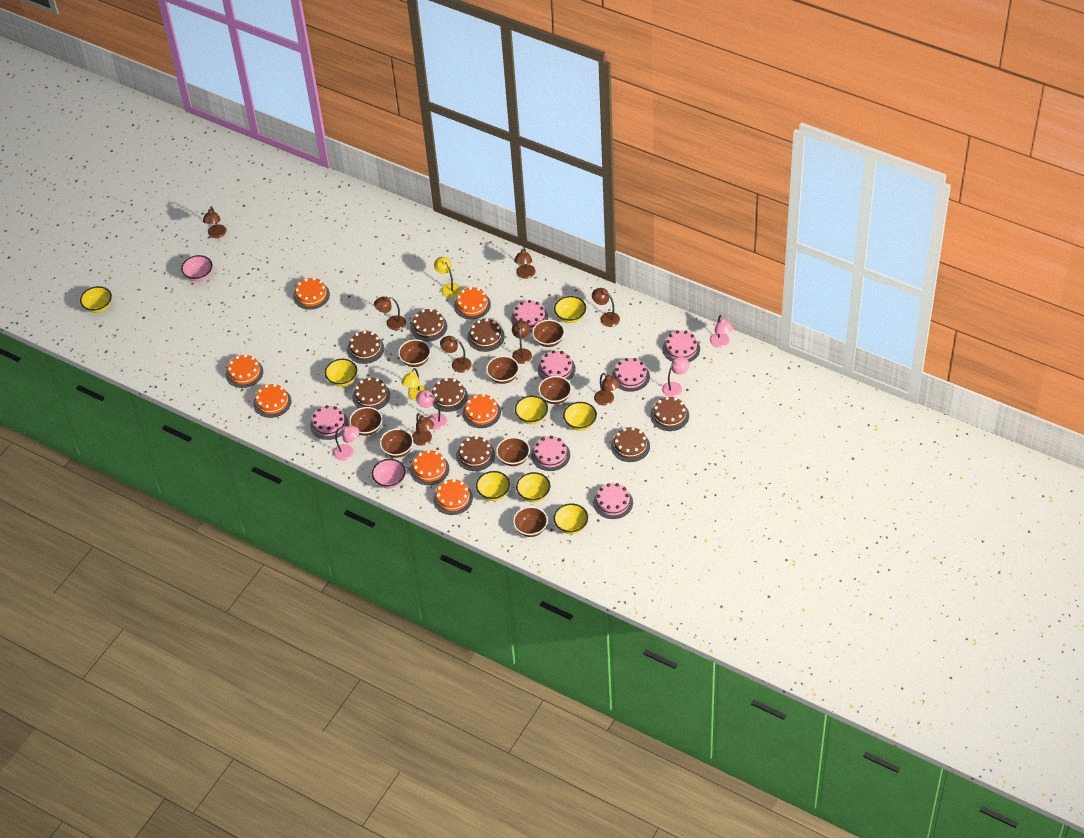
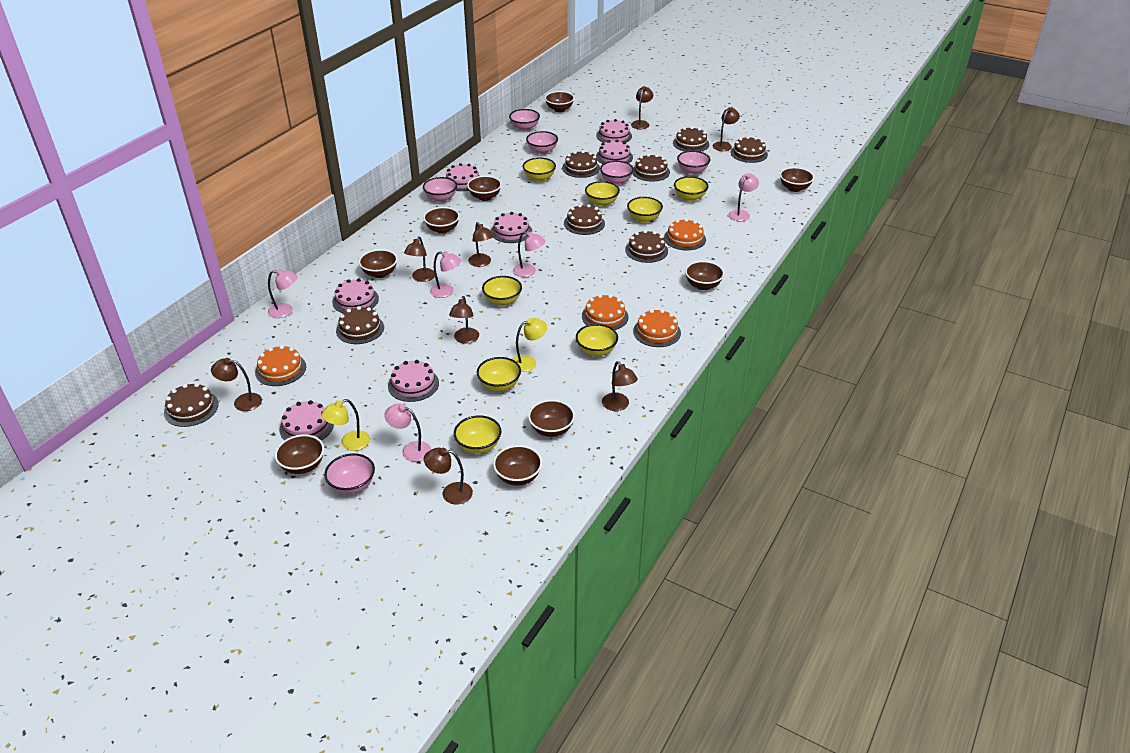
brown bowl: 8 -> 9
orange cake: 7 -> 4
pink bowl: 2 -> 6
pink lamp: 4 -> 5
┄┄┄┄┄┄┄┄┄┄
THE PROBLEM> What this calls for is a word-for-word copy of the listing above, pictures excluded.

ANSWER SPACE>
brown bowl: 8 -> 9
orange cake: 7 -> 4
pink bowl: 2 -> 6
pink lamp: 4 -> 5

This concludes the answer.